Make a verbatim copy of the entries below; pictures stay out.

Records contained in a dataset
+--

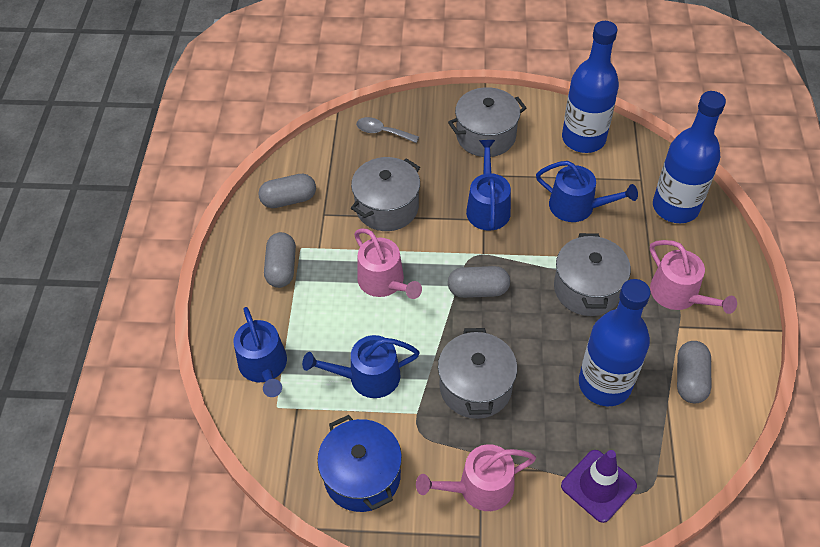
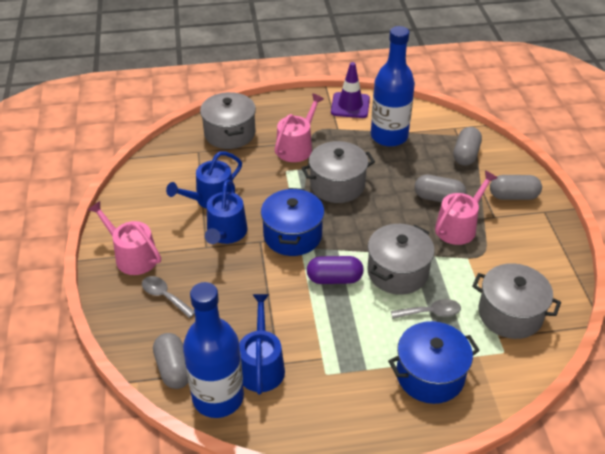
blue bottle: 3 -> 2
blue pot: 1 -> 2
blue watering can: 4 -> 3
grey spoon: 1 -> 2
purple capsule: 0 -> 1

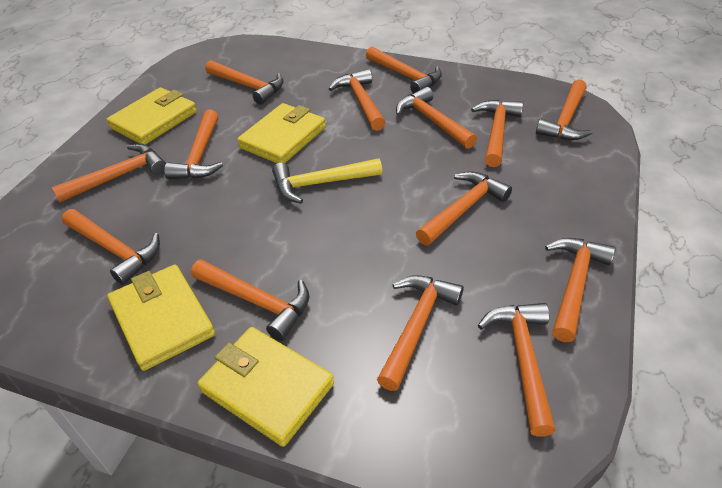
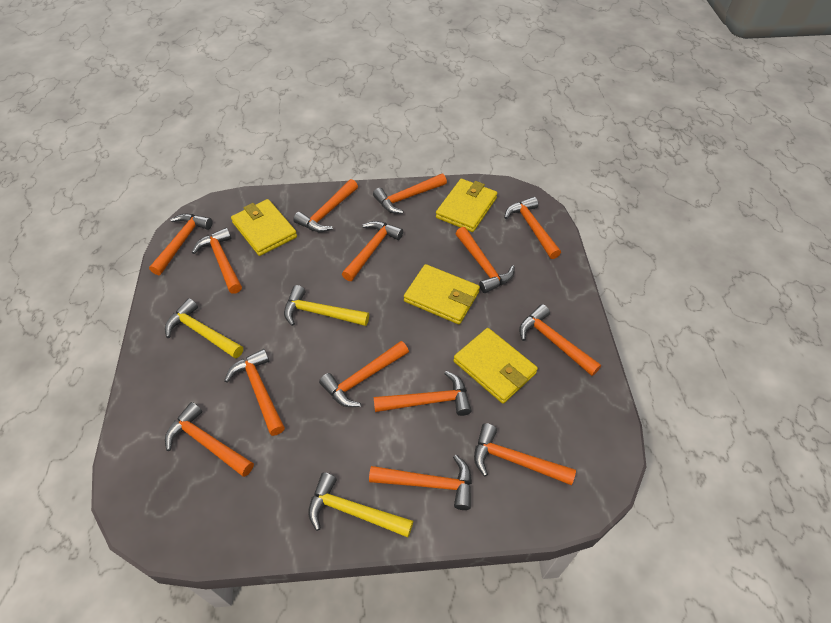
yellow hammer: 1 -> 3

+--

#### [Solution for this task]
blue bottle: 3 -> 2
blue pot: 1 -> 2
blue watering can: 4 -> 3
grey spoon: 1 -> 2
purple capsule: 0 -> 1

yellow hammer: 1 -> 3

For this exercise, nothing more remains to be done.